Reproduce the lines below word for word, leaving out the pictures.

>> start Source data

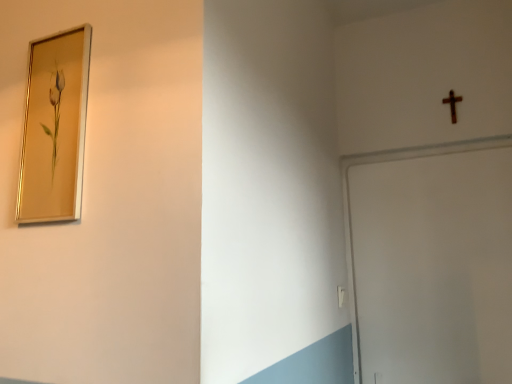
Describe the element at coordinates (54, 128) in the screenshot. Image resolution: width=512 pixels, height=384 pixels. I see `gold metallic picture frame at upper left` at that location.

You are a GUI agent. You are given a task and a screenshot of the screen. Output one action in this format:
    pyautogui.click(x=<x>, y=<y>)
    Task: Click on the gold metallic picture frame at upper left
    
    Given the screenshot: What is the action you would take?
    pyautogui.click(x=54, y=128)

I want to click on gold metallic picture frame at upper left, so click(54, 128).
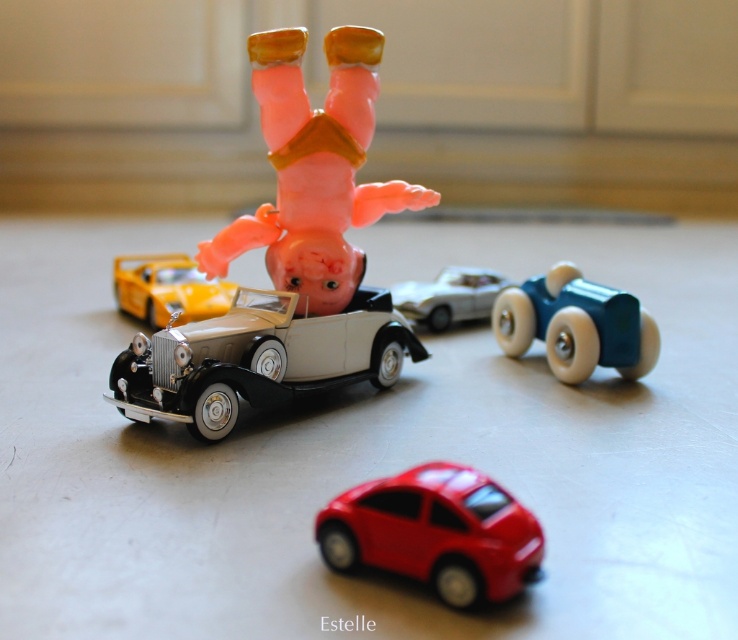
Is the position of black glossy vintage car at center more distant than that of satin silver car at center?

That is False.

Who is more distant from viewer, (x=292, y=308) or (x=451, y=268)?

The point (x=451, y=268) is more distant.

Find the location of `black glossy vintage car at center`. black glossy vintage car at center is located at coordinates (258, 358).

Is pink rubber figure at center positioned before shiny yellow car at center?

Yes, pink rubber figure at center is closer to the viewer.

Is pink rubber figure at center behind shiny yellow car at center?

No, pink rubber figure at center is closer to the viewer.

Is point (331, 256) behind point (206, 289)?

No, it is in front of (206, 289).

Locate an element on the screen. pink rubber figure at center is located at coordinates (314, 170).

Does shiny red car at center appear over satin silver car at center?

No, shiny red car at center is not above satin silver car at center.

Can you confirm if shiny red car at center is taller than satin silver car at center?

No, shiny red car at center is not taller than satin silver car at center.

Who is more distant from viewer, (482, 564) or (461, 273)?

Point (461, 273)

Where is `shiny red car at center`? shiny red car at center is located at coordinates (435, 532).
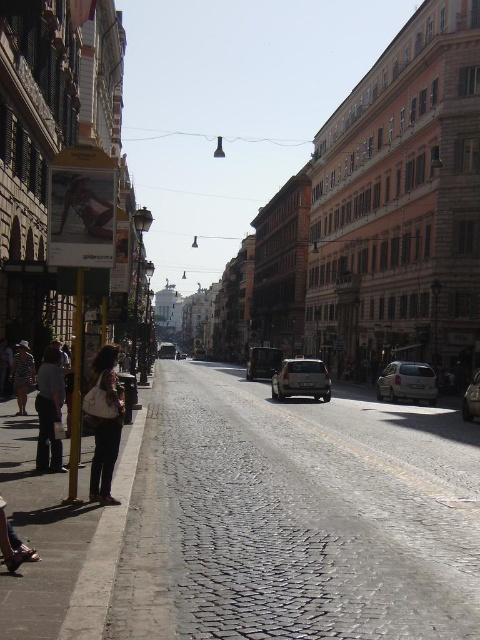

>> end Source data

Response for this exercise:
Describe the element at coordinates (54, 128) in the screenshot. Image resolution: width=512 pixels, height=384 pixels. I see `gold metallic picture frame at upper left` at that location.

You are a GUI agent. You are given a task and a screenshot of the screen. Output one action in this format:
    pyautogui.click(x=<x>, y=<y>)
    Task: Click on the gold metallic picture frame at upper left
    
    Given the screenshot: What is the action you would take?
    pyautogui.click(x=54, y=128)

I want to click on gold metallic picture frame at upper left, so click(54, 128).
Is the position of black glossy vintage car at center more distant than that of satin silver car at center?

That is False.

Who is more distant from viewer, (x=292, y=308) or (x=451, y=268)?

The point (x=451, y=268) is more distant.

Find the location of `black glossy vintage car at center`. black glossy vintage car at center is located at coordinates (258, 358).

Is pink rubber figure at center positioned before shiny yellow car at center?

Yes, pink rubber figure at center is closer to the viewer.

Is pink rubber figure at center behind shiny yellow car at center?

No, pink rubber figure at center is closer to the viewer.

Is point (331, 256) behind point (206, 289)?

No, it is in front of (206, 289).

Locate an element on the screen. pink rubber figure at center is located at coordinates (314, 170).

Does shiny red car at center appear over satin silver car at center?

No, shiny red car at center is not above satin silver car at center.

Can you confirm if shiny red car at center is taller than satin silver car at center?

No, shiny red car at center is not taller than satin silver car at center.

Who is more distant from viewer, (482, 564) or (461, 273)?

Point (461, 273)

Where is `shiny red car at center`? shiny red car at center is located at coordinates (435, 532).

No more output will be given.